[Available data Boundary: Start]
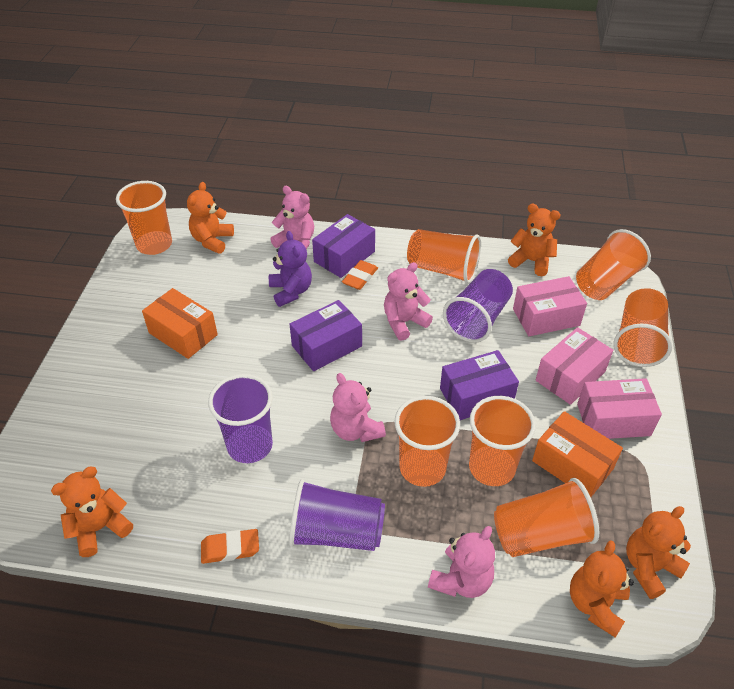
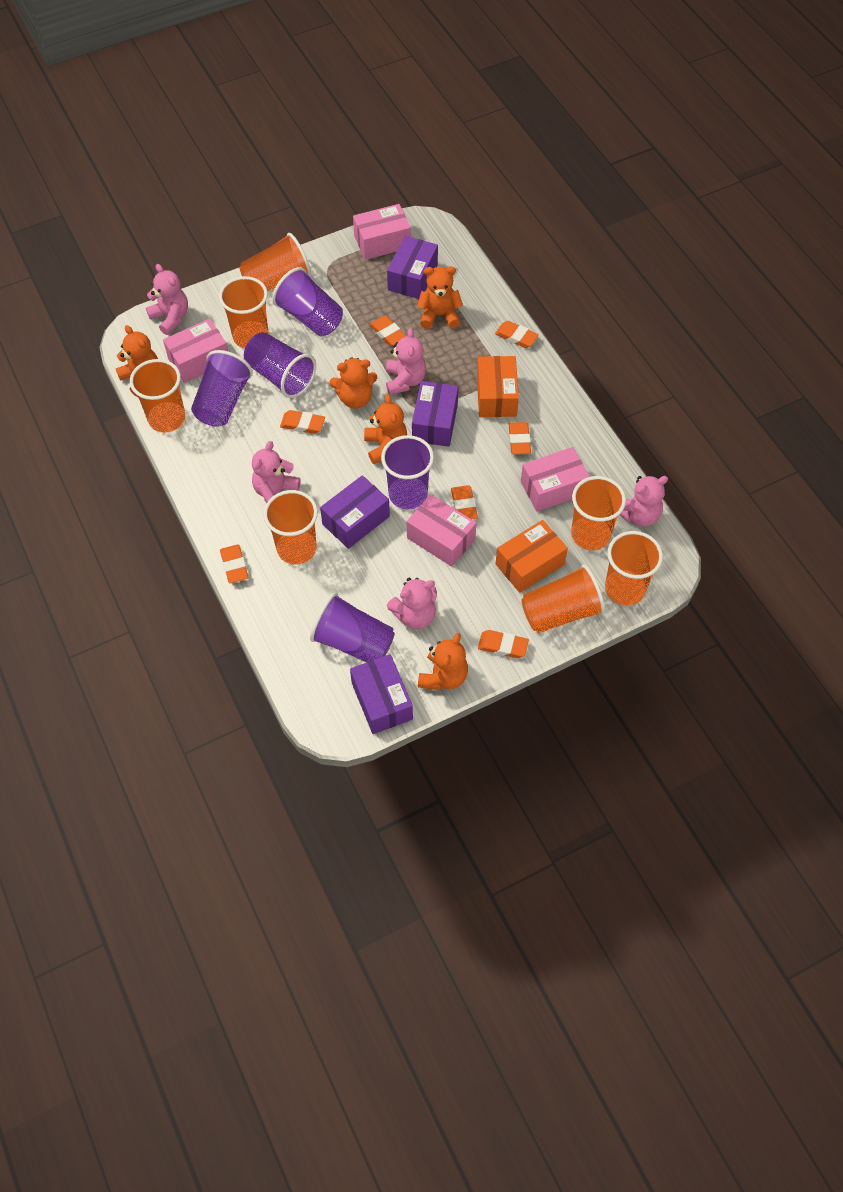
orange eraser: 2 -> 7
pink box: 3 -> 4
pink teddy bear: 4 -> 5
purple box: 3 -> 4
purple cup: 3 -> 5
purple teddy bear: 1 -> 0

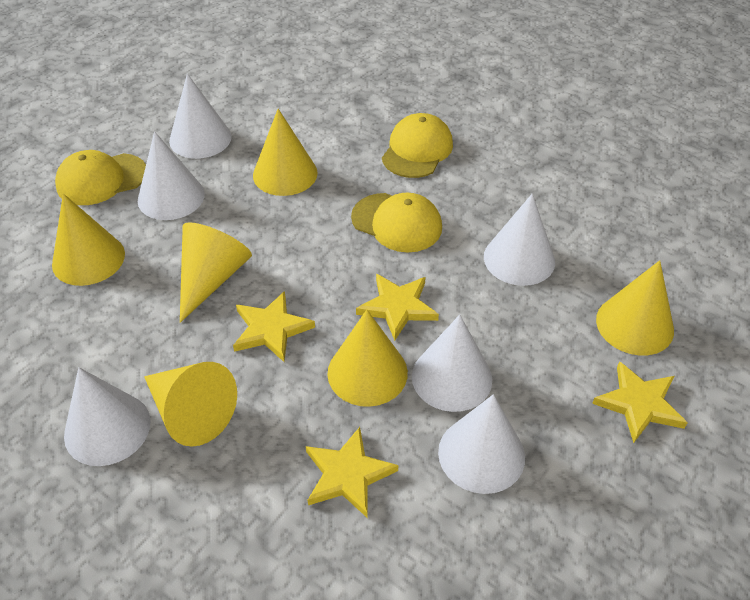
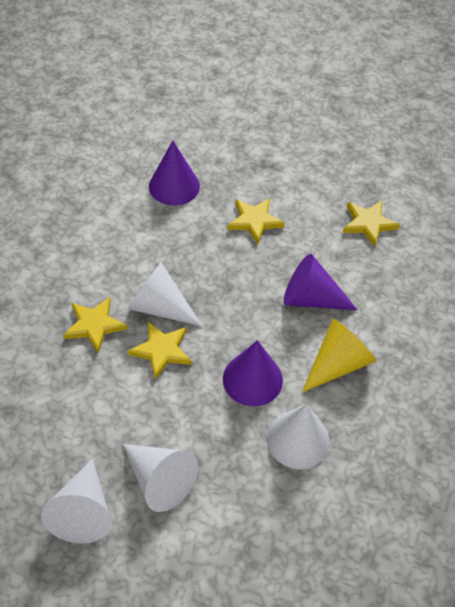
purple cone: 0 -> 3
white cone: 6 -> 4
yellow cap: 3 -> 0
yellow cone: 6 -> 1

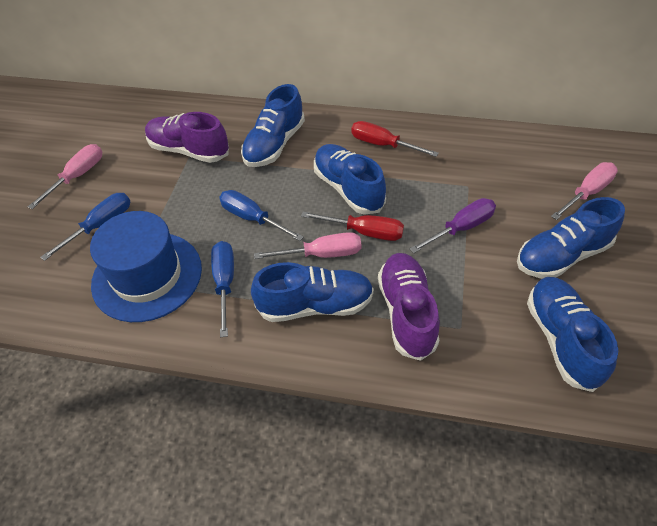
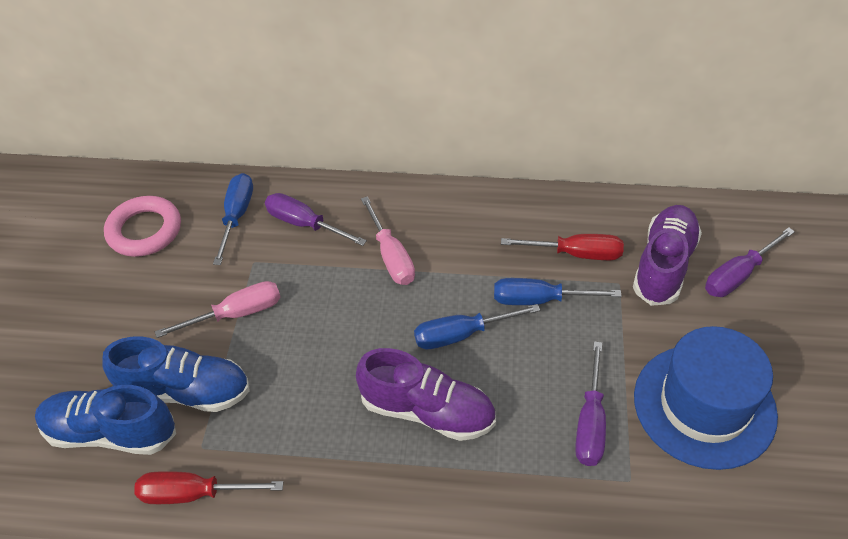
blue shoe: 5 -> 2
pink ring: 0 -> 1
pink screwdriver: 3 -> 2
purple screwdriver: 1 -> 3

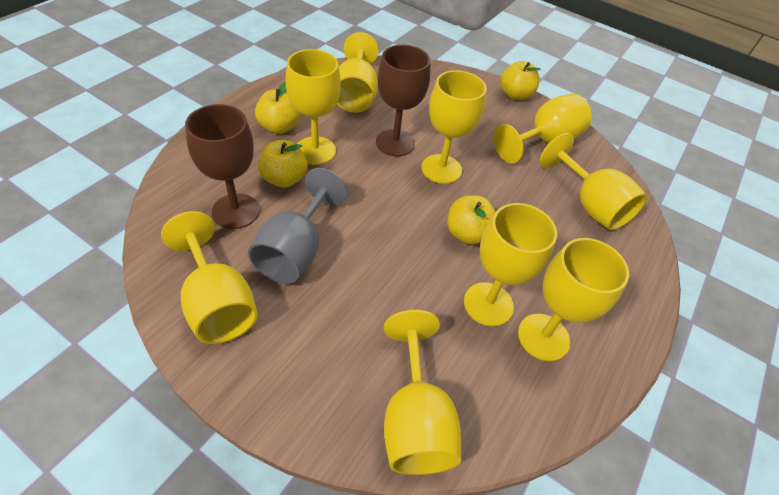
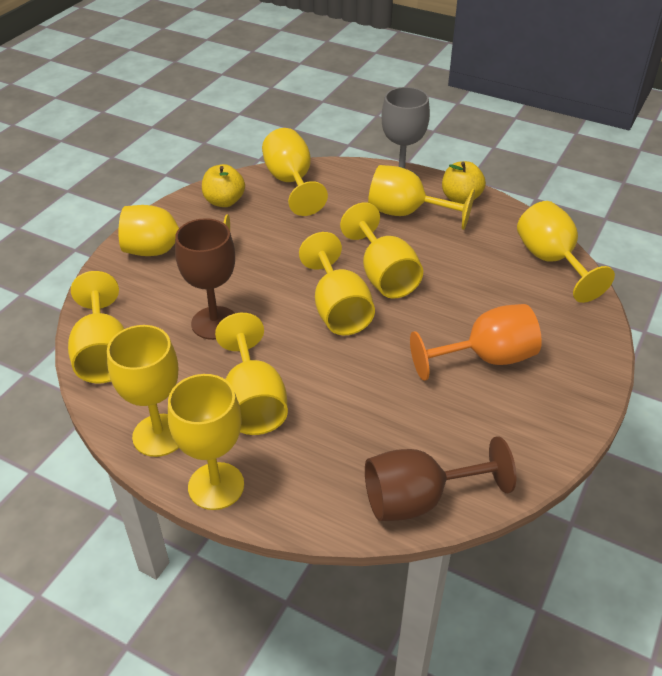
orange goblet: 0 -> 1
yellow apple: 4 -> 2
yellow goblet: 9 -> 10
[Available data Boundary: End]
■ **Problem requirements**: What is needed is an exact repetition of every entry, without the pictures.

■ **Response for this exercise**:
orange eraser: 2 -> 7
pink box: 3 -> 4
pink teddy bear: 4 -> 5
purple box: 3 -> 4
purple cup: 3 -> 5
purple teddy bear: 1 -> 0

purple cone: 0 -> 3
white cone: 6 -> 4
yellow cap: 3 -> 0
yellow cone: 6 -> 1

blue shoe: 5 -> 2
pink ring: 0 -> 1
pink screwdriver: 3 -> 2
purple screwdriver: 1 -> 3

orange goblet: 0 -> 1
yellow apple: 4 -> 2
yellow goblet: 9 -> 10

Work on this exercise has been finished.